Task to complete
Copy the lines exactly. Begin at the first line of the data and stop after the line with "cyan arrow: (146, 237)".

Dataset entries
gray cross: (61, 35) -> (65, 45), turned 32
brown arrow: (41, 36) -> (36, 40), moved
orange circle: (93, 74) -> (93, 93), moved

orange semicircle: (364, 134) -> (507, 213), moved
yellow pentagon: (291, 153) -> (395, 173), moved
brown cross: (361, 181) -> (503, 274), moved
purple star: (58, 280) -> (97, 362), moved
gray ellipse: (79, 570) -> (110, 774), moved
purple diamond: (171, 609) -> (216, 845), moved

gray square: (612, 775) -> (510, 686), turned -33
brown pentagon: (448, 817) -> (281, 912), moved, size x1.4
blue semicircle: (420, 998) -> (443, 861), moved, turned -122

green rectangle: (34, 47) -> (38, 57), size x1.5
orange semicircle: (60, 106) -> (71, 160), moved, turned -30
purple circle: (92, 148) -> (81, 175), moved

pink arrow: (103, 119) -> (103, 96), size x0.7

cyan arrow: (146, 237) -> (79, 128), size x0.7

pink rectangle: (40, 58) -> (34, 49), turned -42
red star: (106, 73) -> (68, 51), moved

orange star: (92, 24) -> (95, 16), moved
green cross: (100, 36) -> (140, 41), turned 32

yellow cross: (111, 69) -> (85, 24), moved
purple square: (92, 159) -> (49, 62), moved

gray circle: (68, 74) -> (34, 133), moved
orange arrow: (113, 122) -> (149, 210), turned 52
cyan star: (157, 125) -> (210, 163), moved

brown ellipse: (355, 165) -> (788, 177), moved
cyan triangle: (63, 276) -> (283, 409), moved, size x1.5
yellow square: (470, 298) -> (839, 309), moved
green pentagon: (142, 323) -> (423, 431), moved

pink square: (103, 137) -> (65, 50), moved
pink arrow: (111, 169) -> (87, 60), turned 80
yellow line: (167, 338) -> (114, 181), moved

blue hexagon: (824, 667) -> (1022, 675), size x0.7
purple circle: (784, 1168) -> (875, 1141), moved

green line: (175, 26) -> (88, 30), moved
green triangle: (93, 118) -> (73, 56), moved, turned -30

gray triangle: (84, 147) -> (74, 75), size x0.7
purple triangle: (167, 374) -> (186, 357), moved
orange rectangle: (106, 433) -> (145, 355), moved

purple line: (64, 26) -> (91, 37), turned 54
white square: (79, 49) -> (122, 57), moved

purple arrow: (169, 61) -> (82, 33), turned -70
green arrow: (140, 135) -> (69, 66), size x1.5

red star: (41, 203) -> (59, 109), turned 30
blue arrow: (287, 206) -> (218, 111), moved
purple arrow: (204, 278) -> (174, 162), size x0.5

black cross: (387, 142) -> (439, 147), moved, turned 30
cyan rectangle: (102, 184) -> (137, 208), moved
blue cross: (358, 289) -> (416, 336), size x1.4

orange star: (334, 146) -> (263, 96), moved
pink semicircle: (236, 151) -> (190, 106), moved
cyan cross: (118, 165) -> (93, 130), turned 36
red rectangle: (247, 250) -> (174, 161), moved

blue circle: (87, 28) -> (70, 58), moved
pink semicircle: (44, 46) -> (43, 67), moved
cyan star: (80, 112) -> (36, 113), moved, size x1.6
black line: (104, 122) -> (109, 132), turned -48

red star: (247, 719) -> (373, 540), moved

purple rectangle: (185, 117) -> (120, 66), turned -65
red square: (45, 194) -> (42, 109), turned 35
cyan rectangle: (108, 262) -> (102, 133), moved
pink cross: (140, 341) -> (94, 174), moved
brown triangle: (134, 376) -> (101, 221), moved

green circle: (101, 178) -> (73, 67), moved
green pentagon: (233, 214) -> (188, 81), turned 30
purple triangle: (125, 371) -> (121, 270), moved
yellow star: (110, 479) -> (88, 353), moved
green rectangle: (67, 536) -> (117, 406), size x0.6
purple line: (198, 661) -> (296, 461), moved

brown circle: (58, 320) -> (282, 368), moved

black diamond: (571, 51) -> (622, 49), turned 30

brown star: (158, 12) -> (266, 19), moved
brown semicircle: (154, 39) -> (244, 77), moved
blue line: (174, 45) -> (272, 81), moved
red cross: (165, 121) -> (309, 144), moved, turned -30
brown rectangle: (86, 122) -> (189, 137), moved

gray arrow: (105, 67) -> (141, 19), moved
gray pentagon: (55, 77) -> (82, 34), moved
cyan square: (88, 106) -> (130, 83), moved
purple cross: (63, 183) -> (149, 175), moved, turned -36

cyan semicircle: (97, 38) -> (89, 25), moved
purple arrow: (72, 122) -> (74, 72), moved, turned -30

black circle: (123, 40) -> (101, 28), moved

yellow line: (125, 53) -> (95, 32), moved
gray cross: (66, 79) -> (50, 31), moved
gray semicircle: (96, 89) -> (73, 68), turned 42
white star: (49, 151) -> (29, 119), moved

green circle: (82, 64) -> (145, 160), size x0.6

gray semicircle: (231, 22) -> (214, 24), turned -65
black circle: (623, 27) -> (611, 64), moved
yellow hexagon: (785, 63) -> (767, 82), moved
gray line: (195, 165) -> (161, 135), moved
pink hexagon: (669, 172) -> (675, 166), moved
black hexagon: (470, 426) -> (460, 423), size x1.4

Exercise solution
gray cross: (61, 35) -> (65, 45), turned 32
brown arrow: (41, 36) -> (36, 40), moved
orange circle: (93, 74) -> (93, 93), moved

orange semicircle: (364, 134) -> (507, 213), moved
yellow pentagon: (291, 153) -> (395, 173), moved
brown cross: (361, 181) -> (503, 274), moved
purple star: (58, 280) -> (97, 362), moved
gray ellipse: (79, 570) -> (110, 774), moved
purple diamond: (171, 609) -> (216, 845), moved

gray square: (612, 775) -> (510, 686), turned -33
brown pentagon: (448, 817) -> (281, 912), moved, size x1.4
blue semicircle: (420, 998) -> (443, 861), moved, turned -122

green rectangle: (34, 47) -> (38, 57), size x1.5
orange semicircle: (60, 106) -> (71, 160), moved, turned -30
purple circle: (92, 148) -> (81, 175), moved

pink arrow: (103, 119) -> (103, 96), size x0.7

cyan arrow: (146, 237) -> (79, 128), size x0.7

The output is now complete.